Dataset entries
* * *
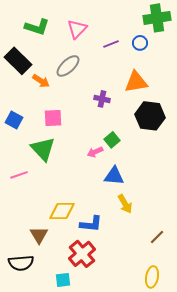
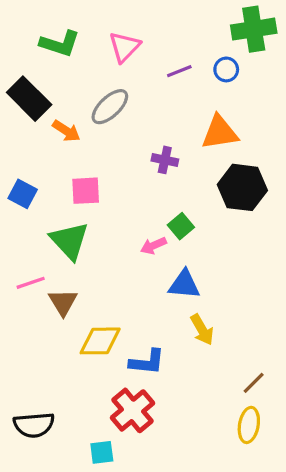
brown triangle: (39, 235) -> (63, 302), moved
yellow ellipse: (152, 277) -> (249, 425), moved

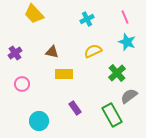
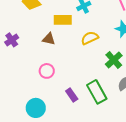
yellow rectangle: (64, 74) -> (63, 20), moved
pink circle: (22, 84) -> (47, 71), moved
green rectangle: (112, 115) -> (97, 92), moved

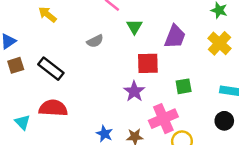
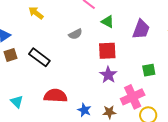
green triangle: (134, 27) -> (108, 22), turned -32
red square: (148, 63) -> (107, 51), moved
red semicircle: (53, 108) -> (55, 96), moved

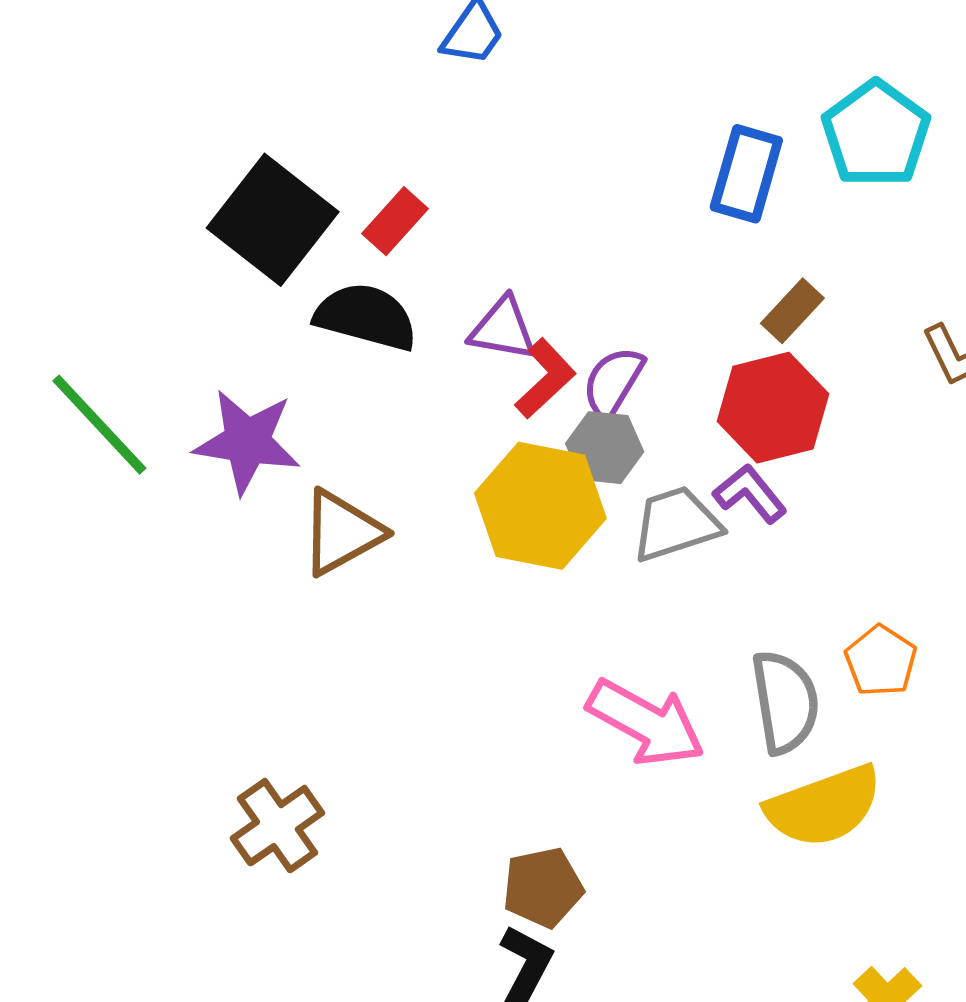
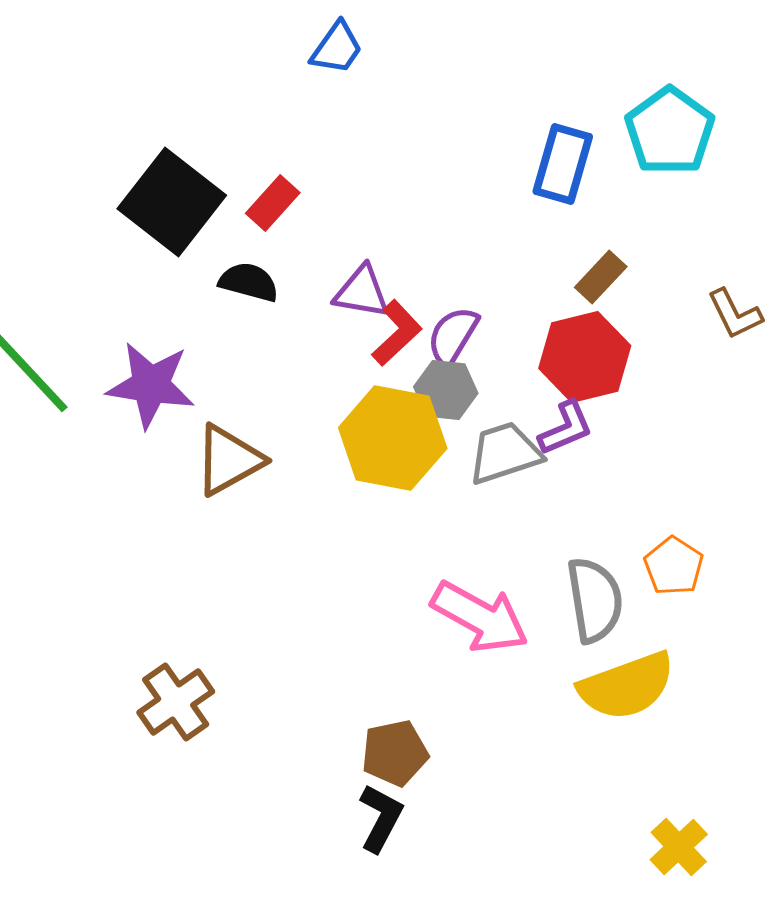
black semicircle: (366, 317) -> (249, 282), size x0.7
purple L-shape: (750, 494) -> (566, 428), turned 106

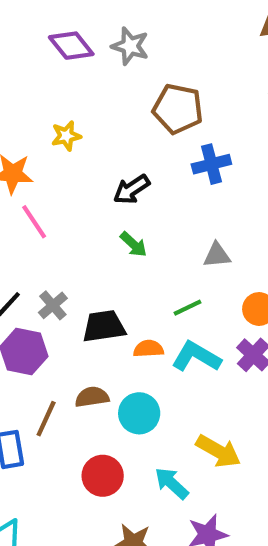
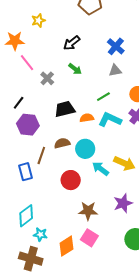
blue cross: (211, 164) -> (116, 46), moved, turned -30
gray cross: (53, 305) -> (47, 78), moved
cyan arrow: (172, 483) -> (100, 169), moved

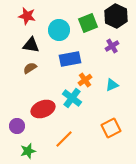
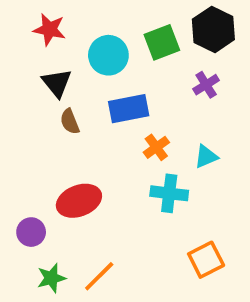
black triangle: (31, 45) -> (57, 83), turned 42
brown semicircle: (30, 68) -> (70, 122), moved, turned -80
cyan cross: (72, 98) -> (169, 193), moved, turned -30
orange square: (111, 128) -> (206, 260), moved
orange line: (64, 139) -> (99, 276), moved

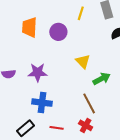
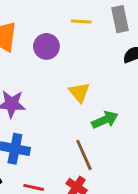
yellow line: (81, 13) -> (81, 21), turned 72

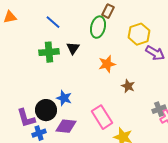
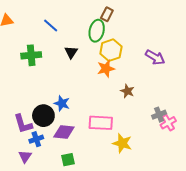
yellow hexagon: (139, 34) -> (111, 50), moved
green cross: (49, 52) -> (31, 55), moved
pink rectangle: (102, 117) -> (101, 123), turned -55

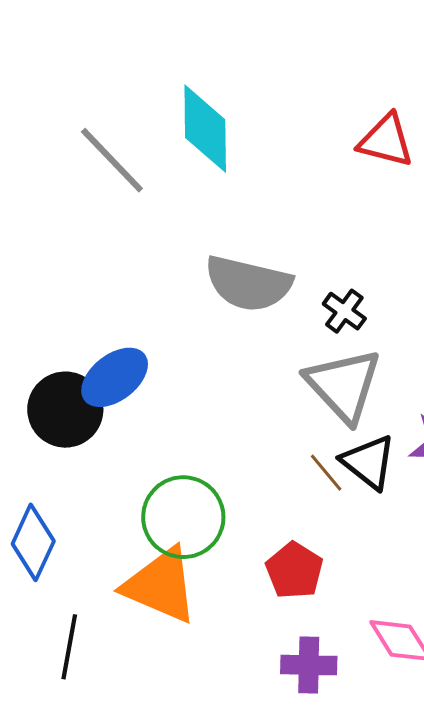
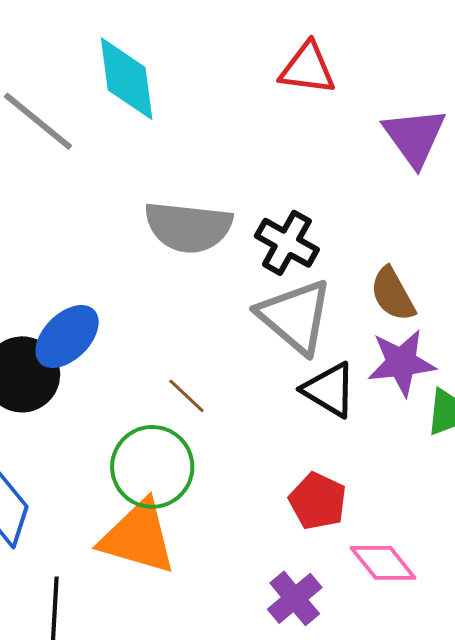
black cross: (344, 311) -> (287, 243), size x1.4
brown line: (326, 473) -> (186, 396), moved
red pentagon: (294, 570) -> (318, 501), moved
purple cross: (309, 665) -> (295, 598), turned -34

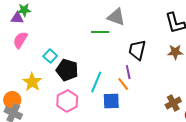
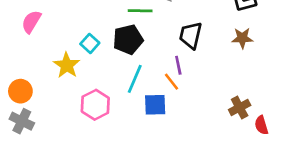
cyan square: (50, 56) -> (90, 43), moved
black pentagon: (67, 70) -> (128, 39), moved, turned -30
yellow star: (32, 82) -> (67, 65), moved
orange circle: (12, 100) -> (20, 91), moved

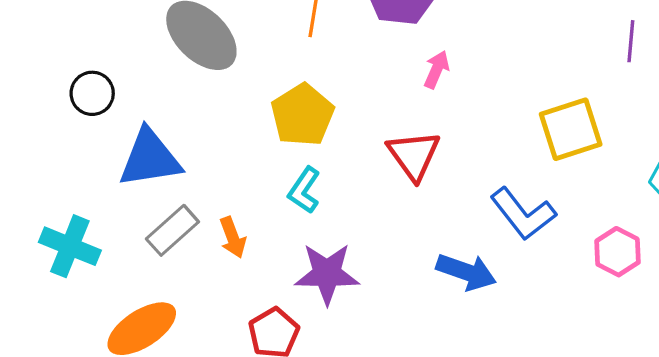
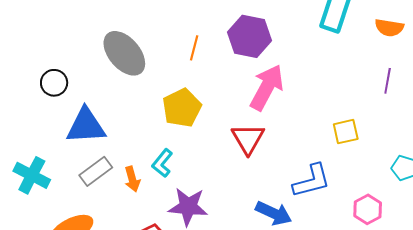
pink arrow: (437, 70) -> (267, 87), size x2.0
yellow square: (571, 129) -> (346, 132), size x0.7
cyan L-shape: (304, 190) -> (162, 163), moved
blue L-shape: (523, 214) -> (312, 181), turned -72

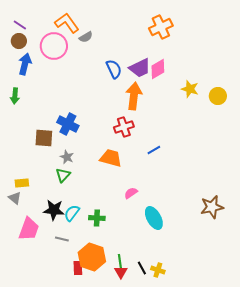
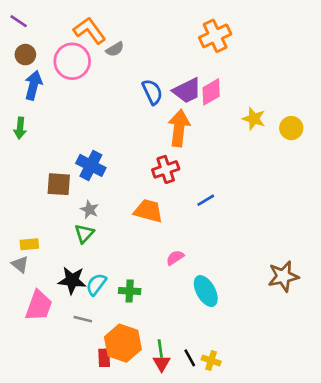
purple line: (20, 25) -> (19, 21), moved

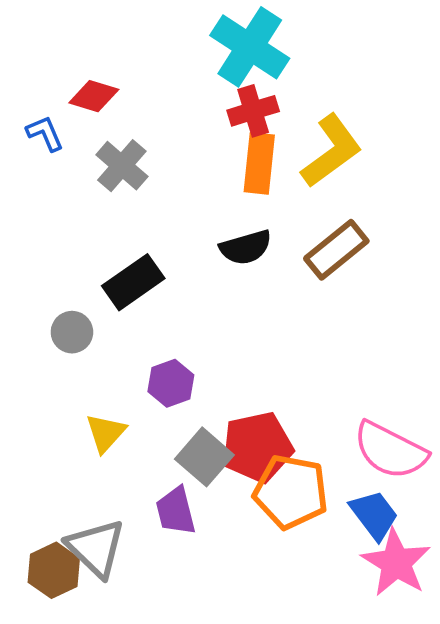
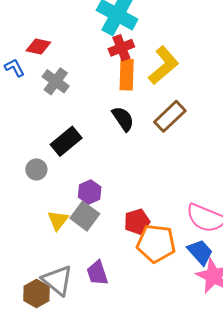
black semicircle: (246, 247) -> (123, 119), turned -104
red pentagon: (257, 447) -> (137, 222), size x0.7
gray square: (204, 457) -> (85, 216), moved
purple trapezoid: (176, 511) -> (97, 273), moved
* * *
=== Exercise prompt ===
Each line of the data should be quoted exactly, with pictures left out.

=== Answer section ===
brown triangle: (39, 235) -> (63, 302), moved
yellow ellipse: (152, 277) -> (249, 425), moved

yellow rectangle: (64, 74) -> (63, 20), moved
pink circle: (22, 84) -> (47, 71), moved
green rectangle: (112, 115) -> (97, 92), moved

green triangle: (134, 27) -> (108, 22), turned -32
red square: (148, 63) -> (107, 51), moved
red semicircle: (53, 108) -> (55, 96), moved

black semicircle: (366, 317) -> (249, 282), size x0.7
purple L-shape: (750, 494) -> (566, 428), turned 106

blue cross: (211, 164) -> (116, 46), moved, turned -30
gray cross: (53, 305) -> (47, 78), moved
cyan arrow: (172, 483) -> (100, 169), moved

black triangle: (31, 45) -> (57, 83), turned 42
brown semicircle: (30, 68) -> (70, 122), moved, turned -80
cyan cross: (72, 98) -> (169, 193), moved, turned -30
orange square: (111, 128) -> (206, 260), moved
orange line: (64, 139) -> (99, 276), moved

yellow line: (81, 13) -> (81, 21), turned 72

yellow hexagon: (139, 34) -> (111, 50), moved
green cross: (49, 52) -> (31, 55), moved
pink rectangle: (102, 117) -> (101, 123), turned -55

black cross: (344, 311) -> (287, 243), size x1.4
brown line: (326, 473) -> (186, 396), moved
red pentagon: (294, 570) -> (318, 501), moved
purple cross: (309, 665) -> (295, 598), turned -34

cyan square: (50, 56) -> (90, 43), moved
black pentagon: (67, 70) -> (128, 39), moved, turned -30
yellow star: (32, 82) -> (67, 65), moved
orange circle: (12, 100) -> (20, 91), moved

pink arrow: (437, 70) -> (267, 87), size x2.0
yellow square: (571, 129) -> (346, 132), size x0.7
cyan L-shape: (304, 190) -> (162, 163), moved
blue L-shape: (523, 214) -> (312, 181), turned -72

purple line: (20, 25) -> (19, 21), moved

black semicircle: (246, 247) -> (123, 119), turned -104
red pentagon: (257, 447) -> (137, 222), size x0.7
gray square: (204, 457) -> (85, 216), moved
purple trapezoid: (176, 511) -> (97, 273), moved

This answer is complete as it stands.